**TASK**
Find the line with "camera: 90 degrees right, 5 degrees up" in the entries below. Repeat it, every following line, and the line with "(278, 250) = (321, 234): none -> blue box", exactly and with nothing added.
= = = =
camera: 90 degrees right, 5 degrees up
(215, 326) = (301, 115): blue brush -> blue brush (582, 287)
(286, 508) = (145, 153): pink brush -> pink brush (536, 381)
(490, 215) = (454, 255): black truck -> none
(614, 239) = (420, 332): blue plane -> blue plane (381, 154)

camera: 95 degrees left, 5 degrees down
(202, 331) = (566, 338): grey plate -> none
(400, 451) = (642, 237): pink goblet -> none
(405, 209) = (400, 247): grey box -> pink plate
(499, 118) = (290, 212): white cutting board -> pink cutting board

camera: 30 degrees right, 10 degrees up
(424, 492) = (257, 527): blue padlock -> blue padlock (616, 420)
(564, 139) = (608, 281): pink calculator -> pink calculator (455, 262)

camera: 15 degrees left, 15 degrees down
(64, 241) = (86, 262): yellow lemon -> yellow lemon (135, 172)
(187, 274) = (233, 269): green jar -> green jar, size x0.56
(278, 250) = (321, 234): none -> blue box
= = = =
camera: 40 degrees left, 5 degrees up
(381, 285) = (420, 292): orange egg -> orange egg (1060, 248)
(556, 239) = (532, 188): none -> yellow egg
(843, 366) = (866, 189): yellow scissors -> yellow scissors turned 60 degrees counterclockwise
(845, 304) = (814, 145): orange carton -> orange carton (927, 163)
= = = =
**ANSWER BOX**
camera: 90 degrees right, 5 degrees up
(215, 326) = (301, 115): blue brush -> blue brush (582, 287)
(286, 508) = (145, 153): pink brush -> pink brush (536, 381)
(490, 215) = (454, 255): black truck -> none
(614, 239) = (420, 332): blue plane -> blue plane (381, 154)

camera: 95 degrees left, 5 degrees down
(202, 331) = (566, 338): grey plate -> none
(400, 451) = (642, 237): pink goblet -> none
(405, 209) = (400, 247): grey box -> pink plate
(499, 118) = (290, 212): white cutting board -> pink cutting board

camera: 30 degrees right, 10 degrees up
(424, 492) = (257, 527): blue padlock -> blue padlock (616, 420)
(564, 139) = (608, 281): pink calculator -> pink calculator (455, 262)

camera: 15 degrees left, 15 degrees down
(64, 241) = (86, 262): yellow lemon -> yellow lemon (135, 172)
(187, 274) = (233, 269): green jar -> green jar, size x0.56
(278, 250) = (321, 234): none -> blue box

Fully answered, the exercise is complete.